# What to produce:
Transcribe all the data below exactly, leaving its pictures out.
::: Raw data
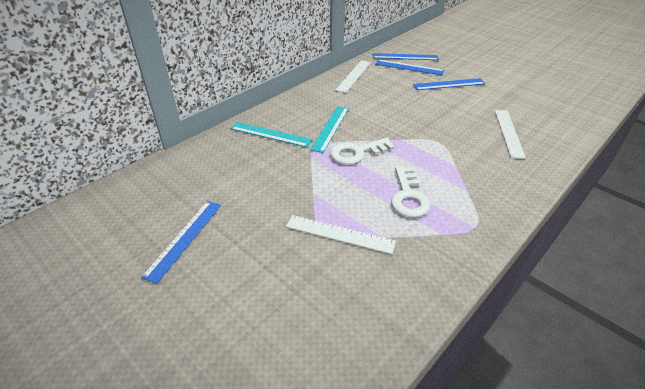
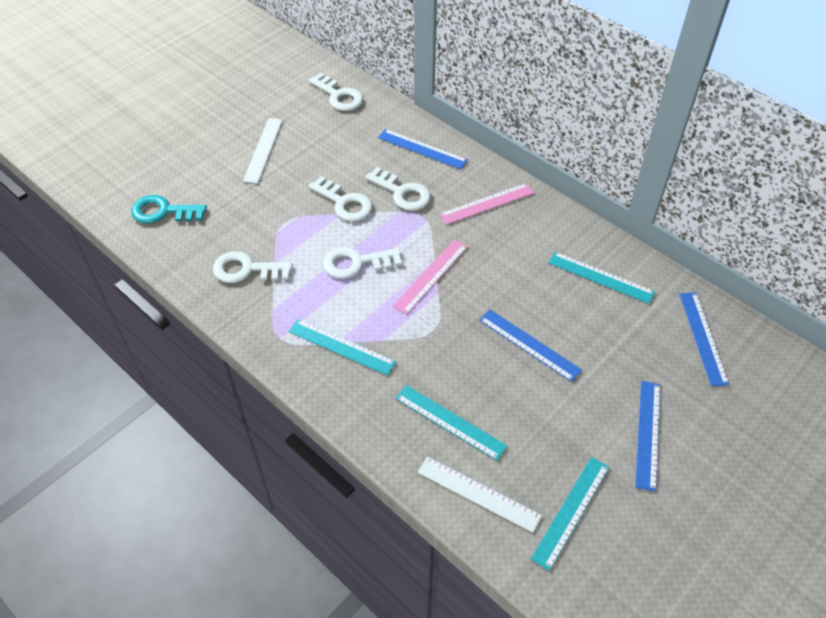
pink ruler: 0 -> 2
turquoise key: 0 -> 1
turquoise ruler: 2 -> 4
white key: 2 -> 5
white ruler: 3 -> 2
::::::
# Exercise solution:
pink ruler: 0 -> 2
turquoise key: 0 -> 1
turquoise ruler: 2 -> 4
white key: 2 -> 5
white ruler: 3 -> 2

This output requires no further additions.